All entries below are to be reproduced precisely as they stand, without the pictures.

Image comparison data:
=== Begin Enclosure ===
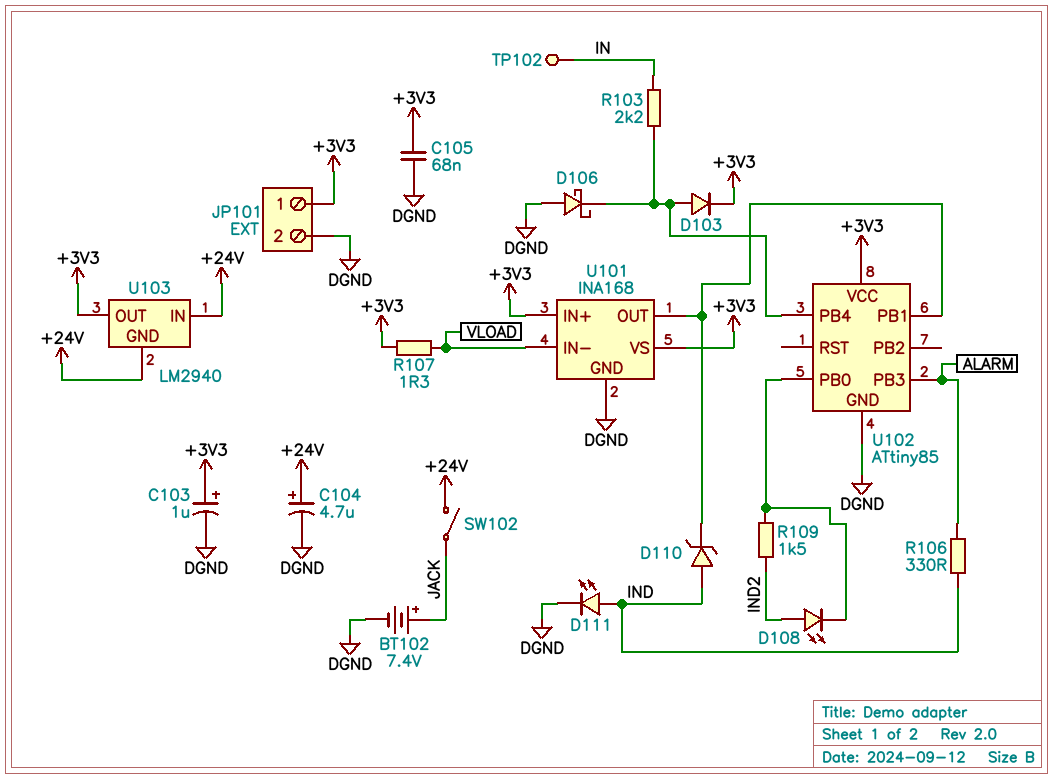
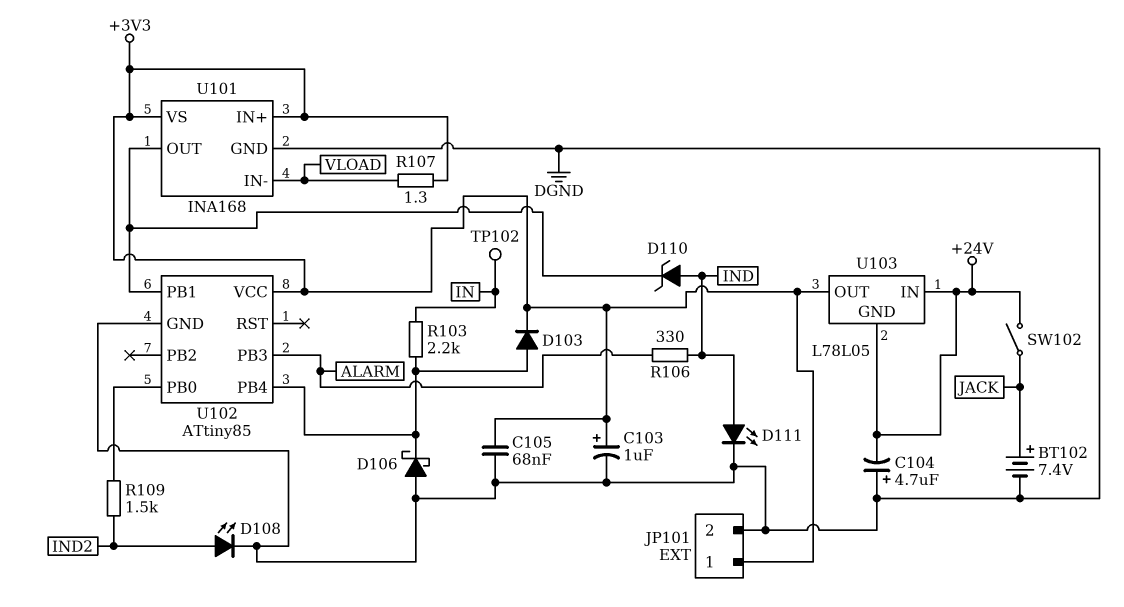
C104: 4.7uF (plus +24V, minus DGND) -> 4.7uF (plus DGND, minus +24V)
D108: LED (A IND2, K U102/PB0) -> LED (A IND2, K DGND)
U103: LM2940 -> L78L05

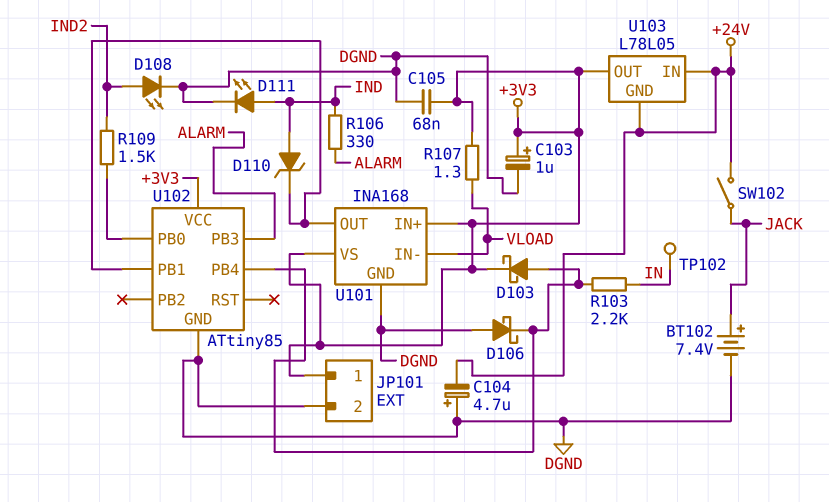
D103: diode (A U102/PB4, K +3V3) -> schottky (A U102/PB4, K +3V3)

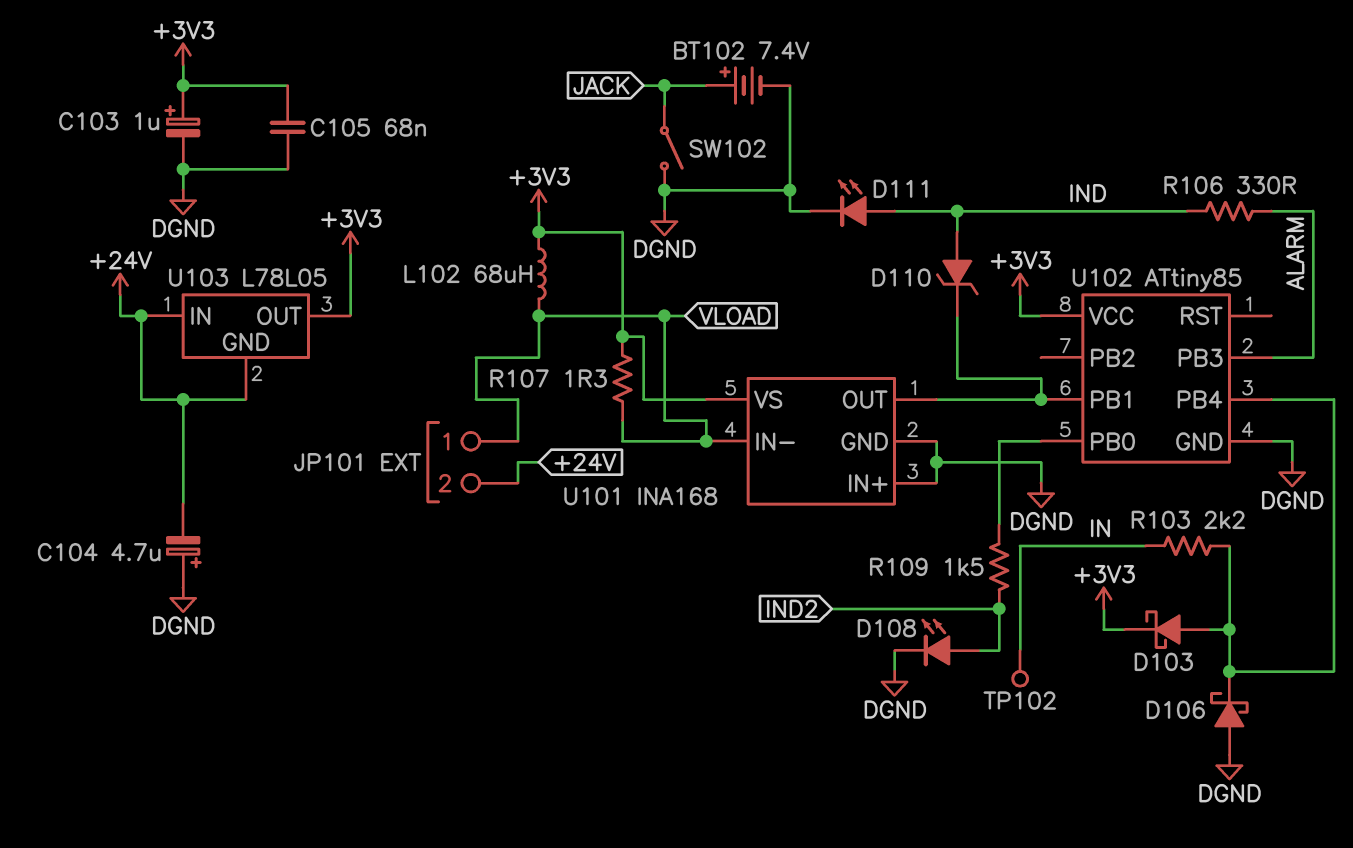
JP101 pin 1: +3V3 -> VLOAD
JP101 pin 2: DGND -> +24V
L102: none -> 68uH (+3V3, VLOAD)
SW102: switch (+24V, JACK) -> switch (DGND, JACK)
U101 pin IN+: +3V3 -> DGND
=== End Enclosure ===
> Solved problem
C104: 4.7uF (plus +24V, minus DGND) -> 4.7uF (plus DGND, minus +24V)
D108: LED (A IND2, K U102/PB0) -> LED (A IND2, K DGND)
U103: LM2940 -> L78L05

D103: diode (A U102/PB4, K +3V3) -> schottky (A U102/PB4, K +3V3)

JP101 pin 1: +3V3 -> VLOAD
JP101 pin 2: DGND -> +24V
L102: none -> 68uH (+3V3, VLOAD)
SW102: switch (+24V, JACK) -> switch (DGND, JACK)
U101 pin IN+: +3V3 -> DGND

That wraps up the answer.